§ **Exercise instructions**
Everything from the line containing "turquoise donut: 2 -> 3" to the last line of the entries must be reproduced exactly, and nothing outside that range.

§ **Given records**

────────────────────────────────────────

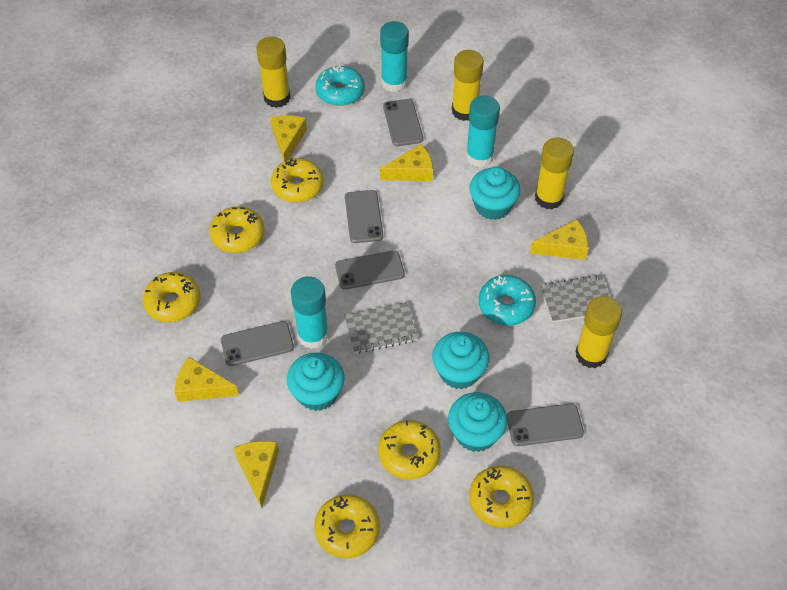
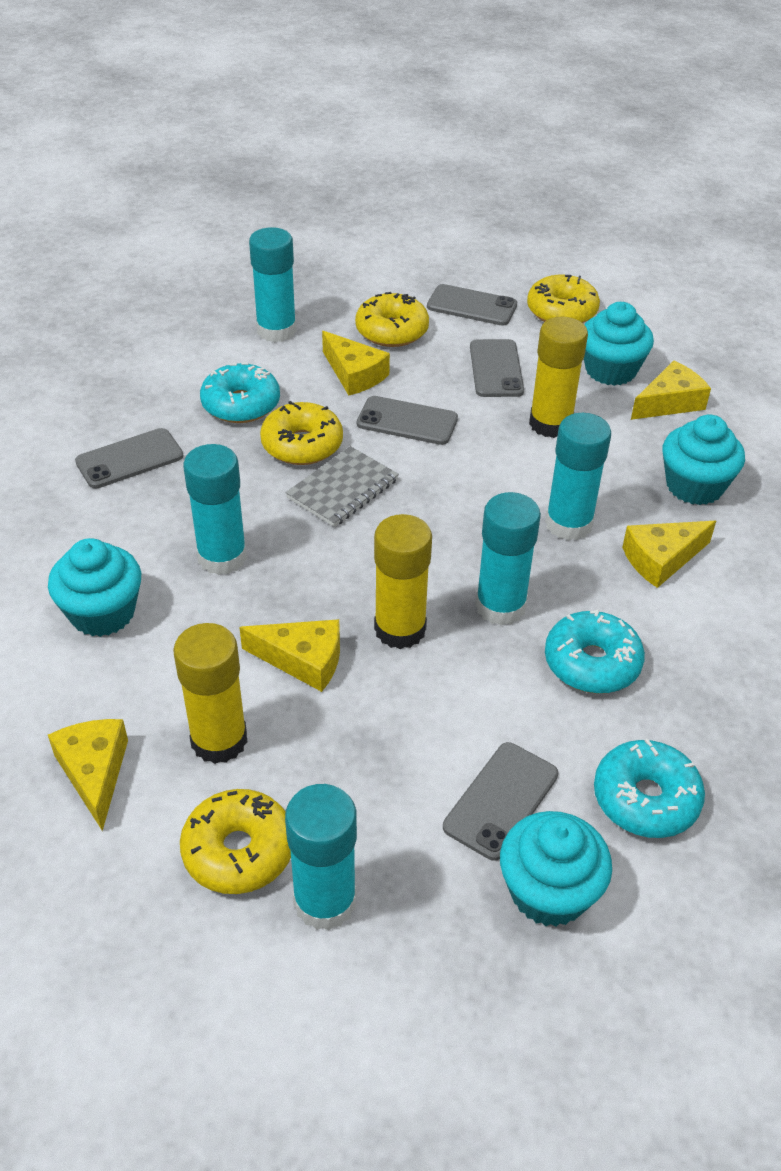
grey notebook: 2 -> 1
turquoise donut: 2 -> 3
turquoise glue stick: 3 -> 5
yellow donut: 6 -> 4
yellow glue stick: 4 -> 3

────────────────────────────────────────

§ **Answer area**
turquoise donut: 2 -> 3
turquoise glue stick: 3 -> 5
yellow donut: 6 -> 4
yellow glue stick: 4 -> 3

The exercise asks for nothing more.